GIVEN ENTRIES:
↓
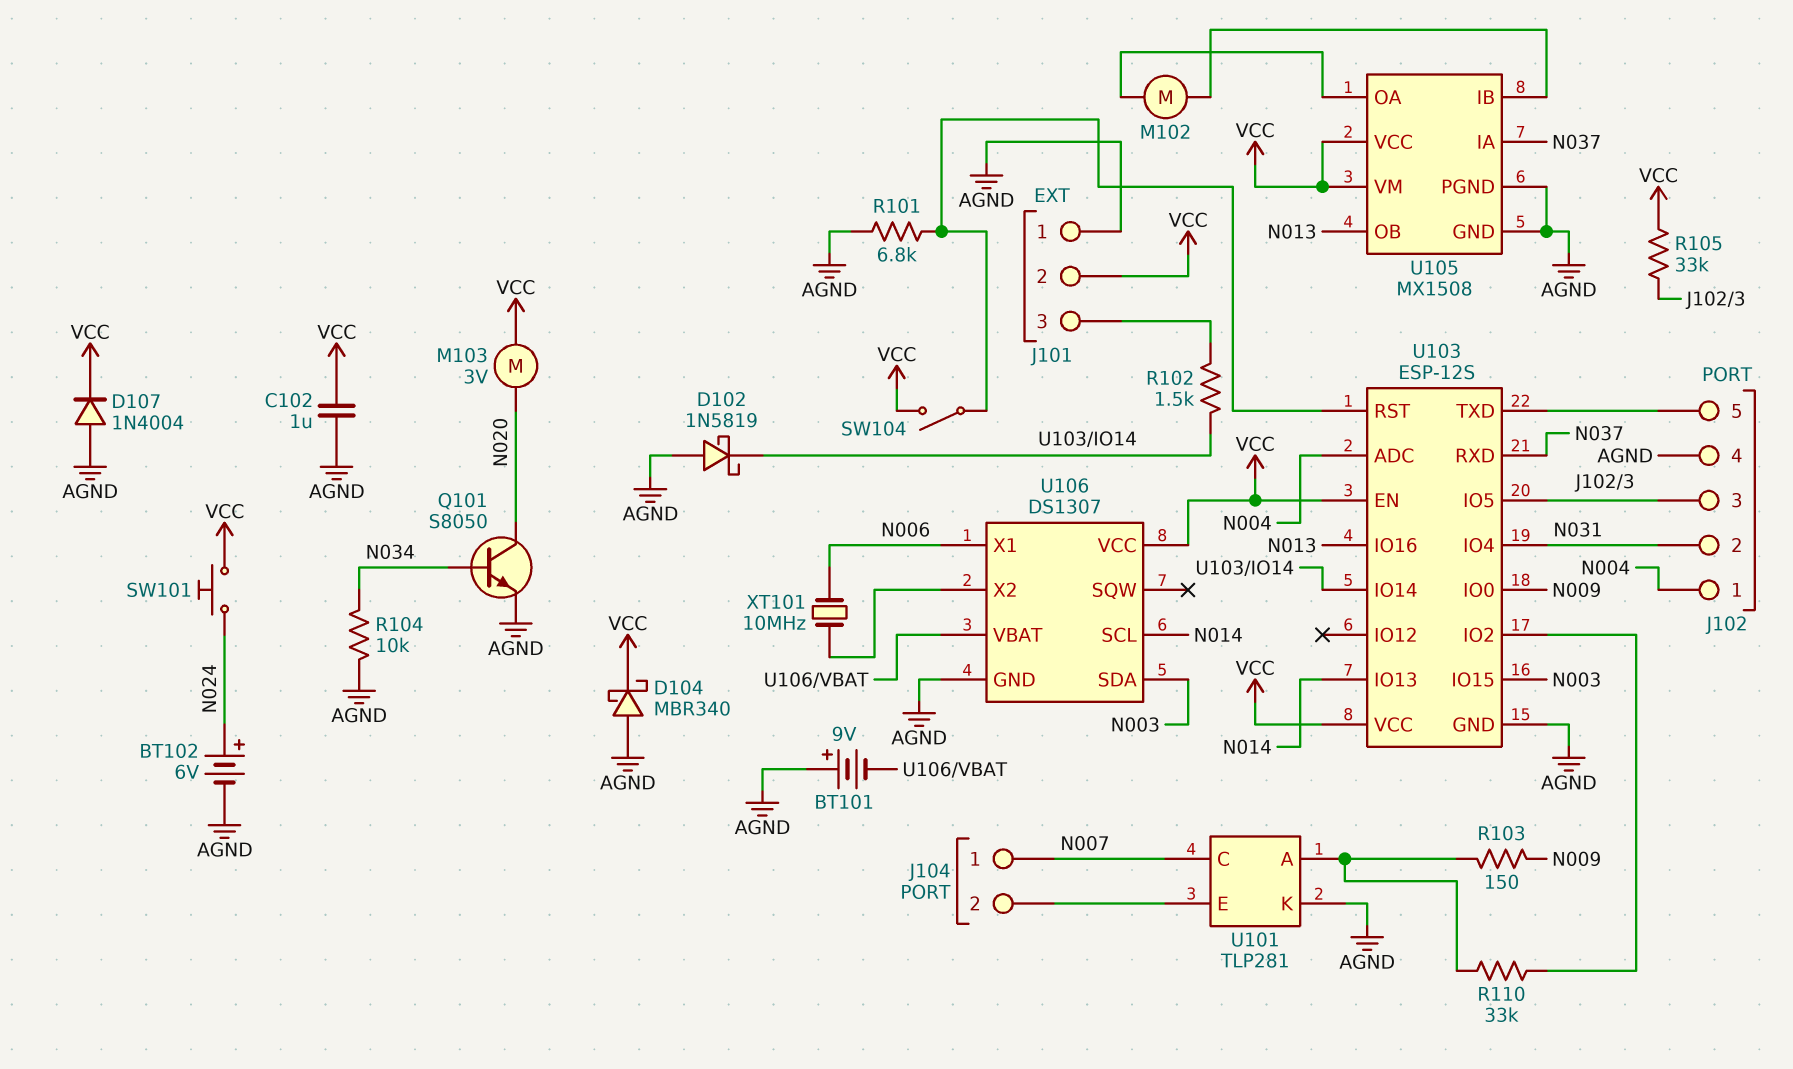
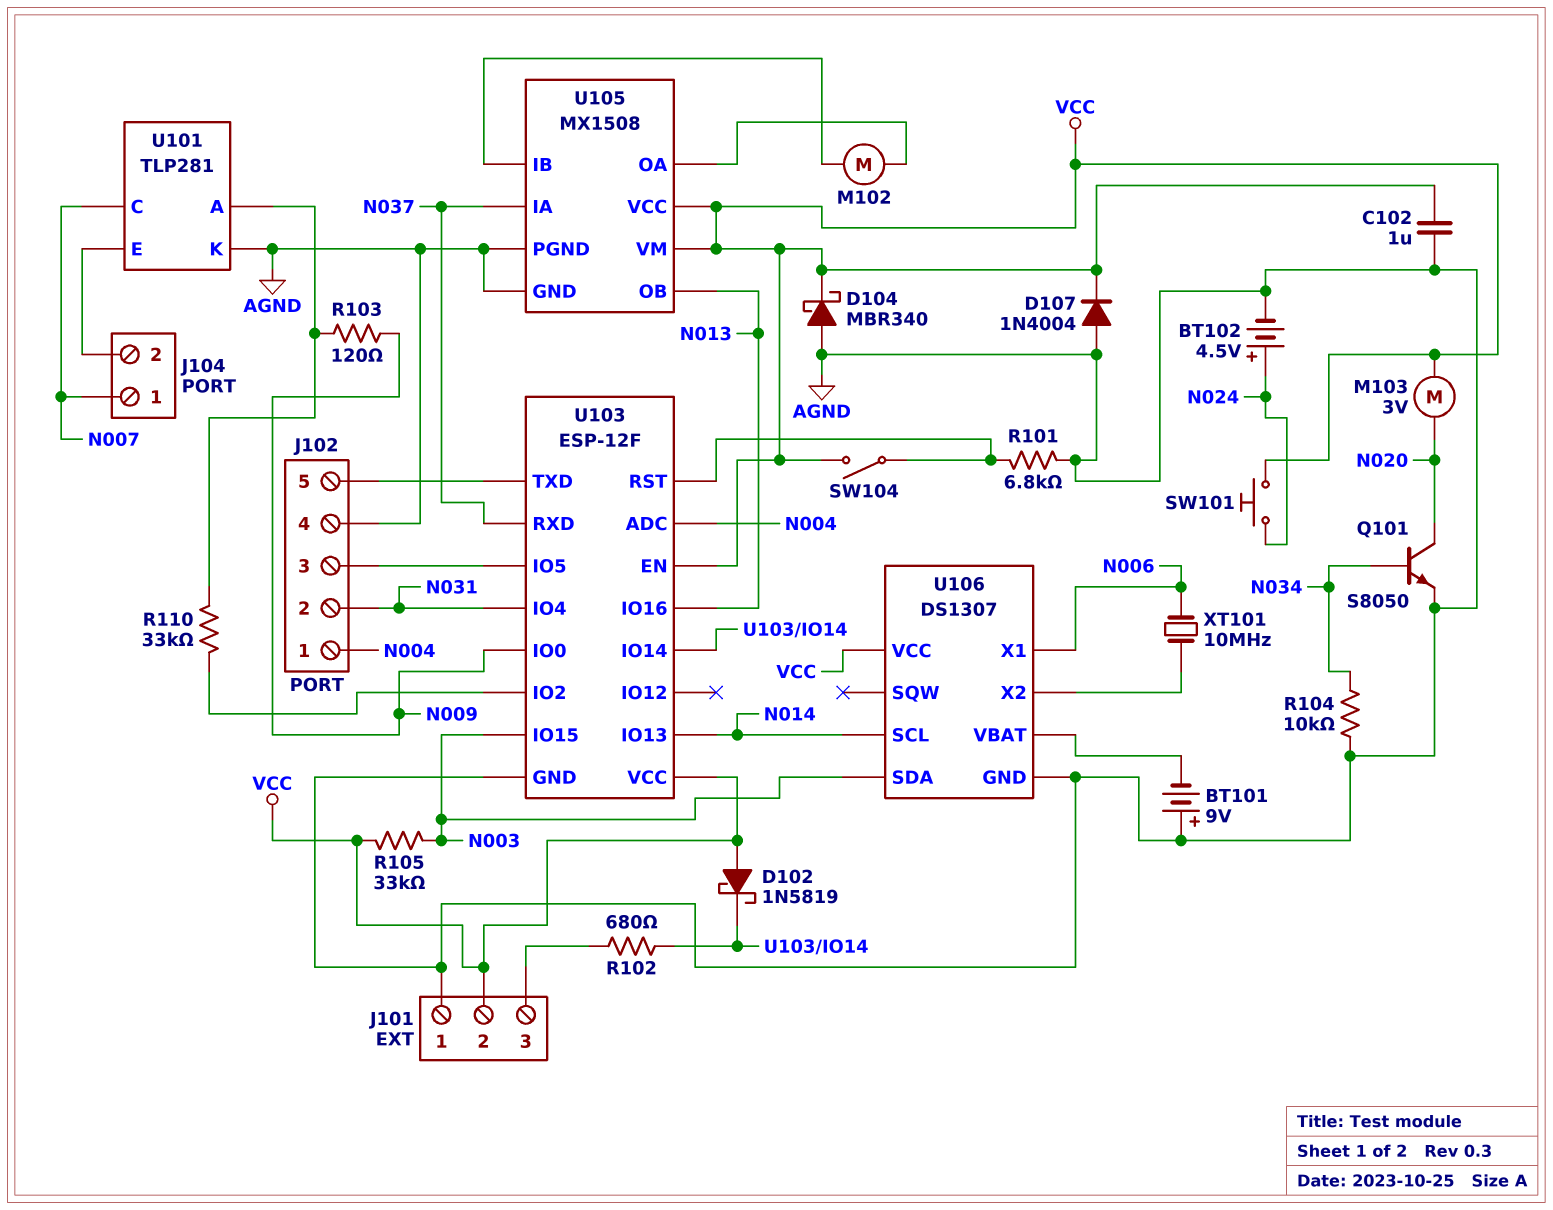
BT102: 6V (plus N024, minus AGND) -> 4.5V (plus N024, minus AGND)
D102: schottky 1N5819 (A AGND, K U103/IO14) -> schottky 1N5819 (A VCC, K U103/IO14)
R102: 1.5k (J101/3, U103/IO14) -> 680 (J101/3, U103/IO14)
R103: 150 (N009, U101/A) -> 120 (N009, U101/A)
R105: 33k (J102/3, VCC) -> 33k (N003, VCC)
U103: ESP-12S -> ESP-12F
↑
↓
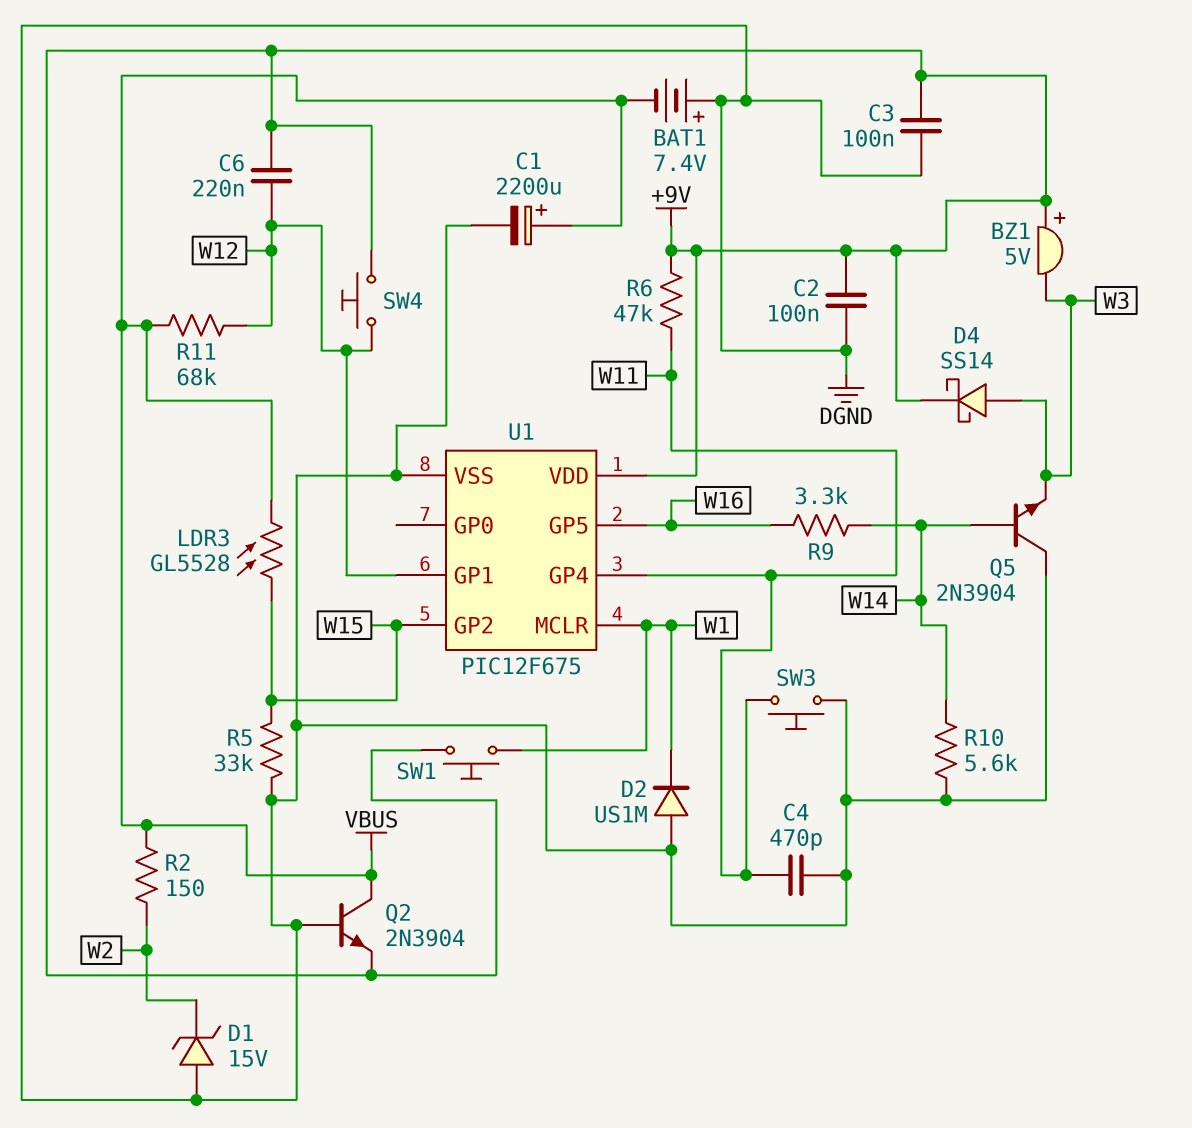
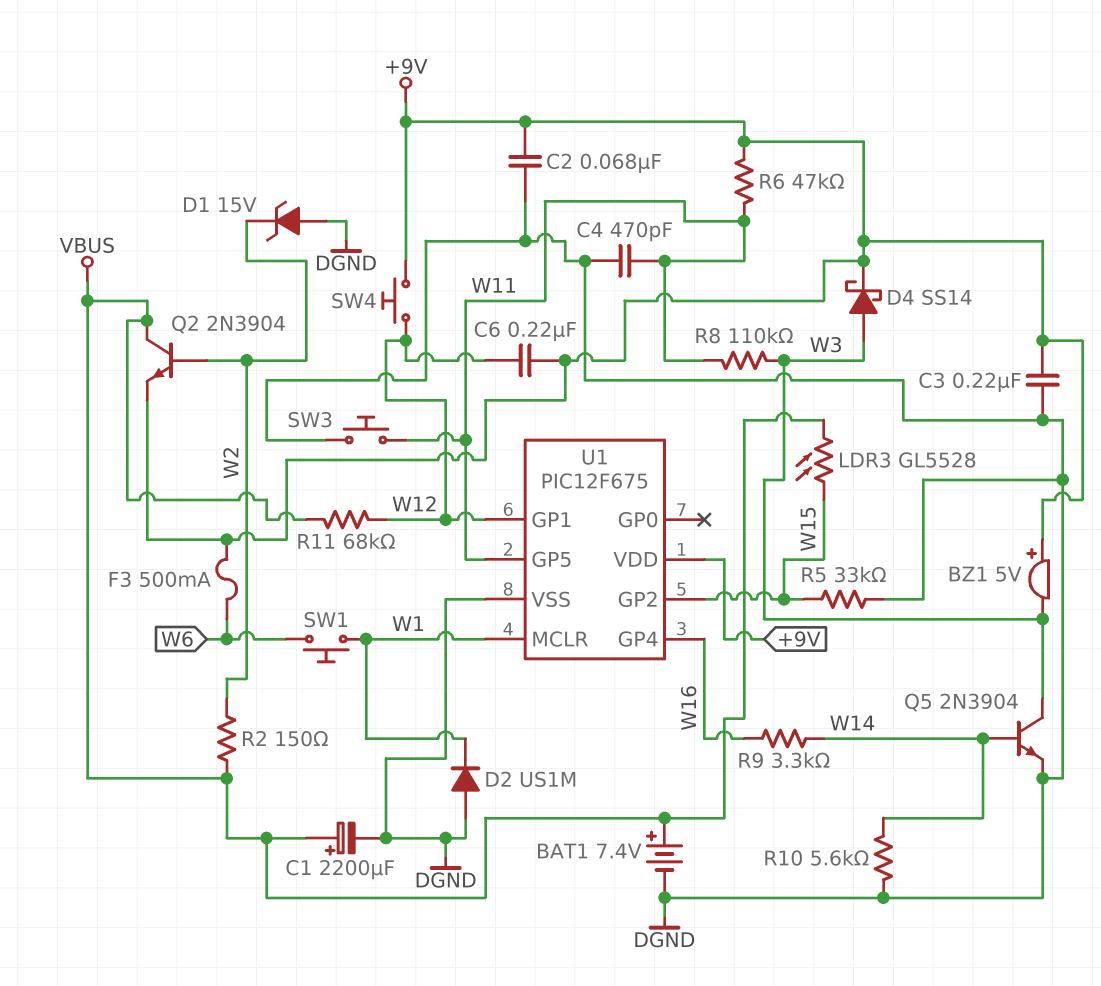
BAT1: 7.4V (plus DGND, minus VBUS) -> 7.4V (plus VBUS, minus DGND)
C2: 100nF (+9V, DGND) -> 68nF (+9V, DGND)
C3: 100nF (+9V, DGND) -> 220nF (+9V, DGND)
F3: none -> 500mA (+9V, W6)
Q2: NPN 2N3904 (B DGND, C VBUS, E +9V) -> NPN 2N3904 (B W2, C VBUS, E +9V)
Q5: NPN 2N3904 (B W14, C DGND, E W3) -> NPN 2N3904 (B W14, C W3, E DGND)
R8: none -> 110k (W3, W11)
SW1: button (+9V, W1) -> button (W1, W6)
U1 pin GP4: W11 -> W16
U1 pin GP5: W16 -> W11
↑
↓
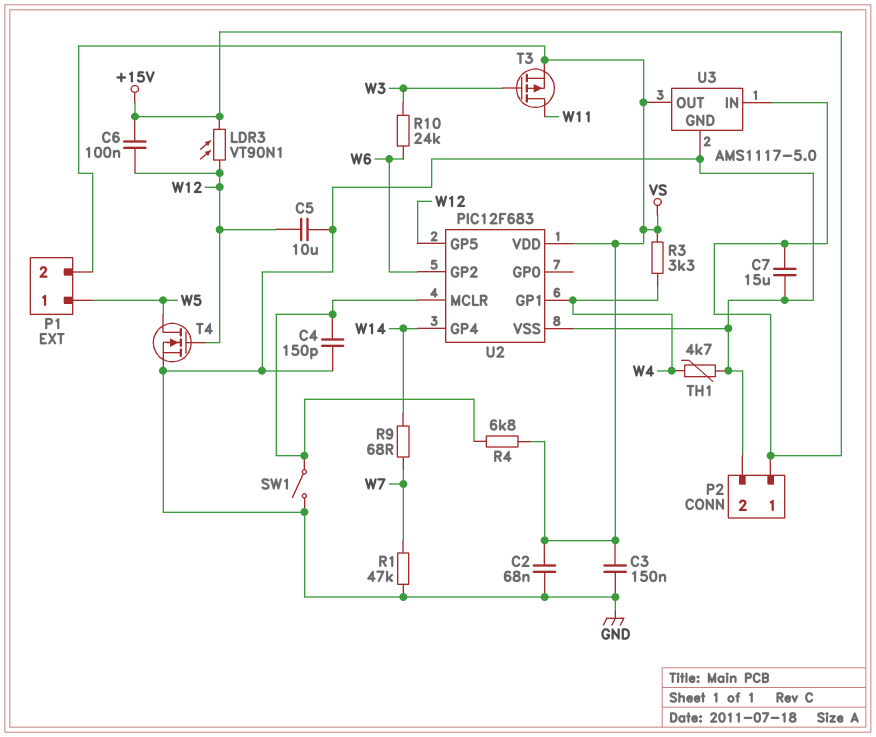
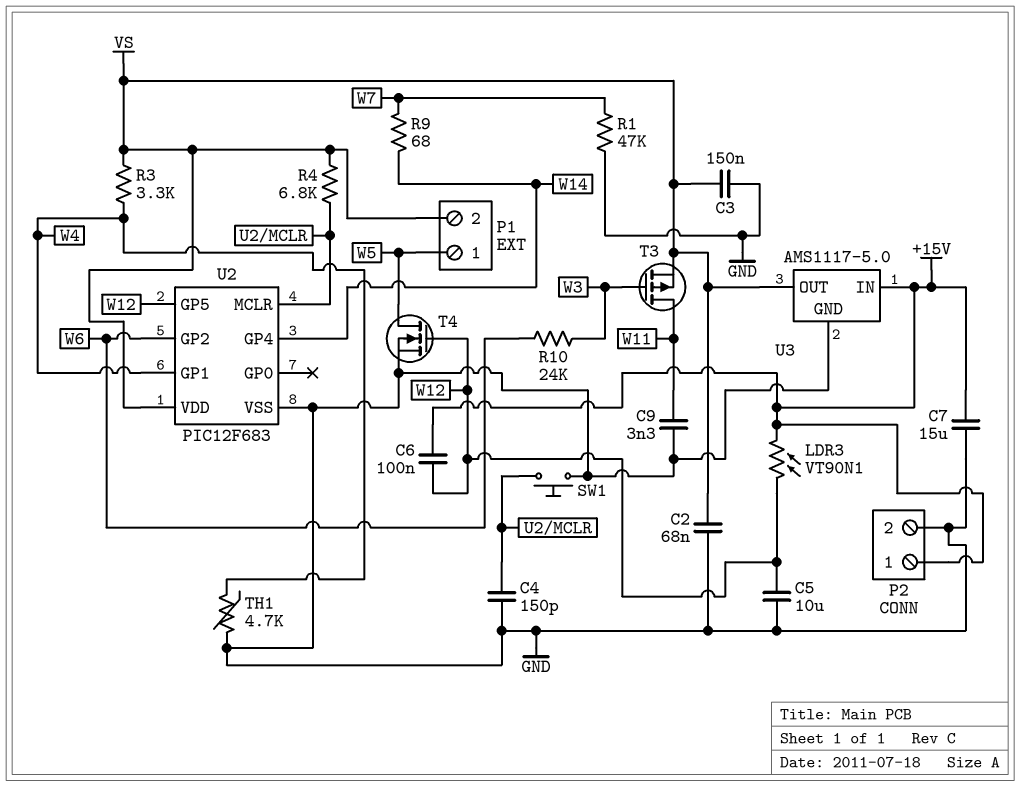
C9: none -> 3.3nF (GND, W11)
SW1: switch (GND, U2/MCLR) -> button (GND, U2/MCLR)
↑
TASK BRIEF:
Of the entries listed above, reproduce only the lines starting at the line containing "BT102: 6V (plus" and ending at the line containing "U103: ESP-12S -> ESP-12F". Include both, exactly as they stand.

REPLY:
BT102: 6V (plus N024, minus AGND) -> 4.5V (plus N024, minus AGND)
D102: schottky 1N5819 (A AGND, K U103/IO14) -> schottky 1N5819 (A VCC, K U103/IO14)
R102: 1.5k (J101/3, U103/IO14) -> 680 (J101/3, U103/IO14)
R103: 150 (N009, U101/A) -> 120 (N009, U101/A)
R105: 33k (J102/3, VCC) -> 33k (N003, VCC)
U103: ESP-12S -> ESP-12F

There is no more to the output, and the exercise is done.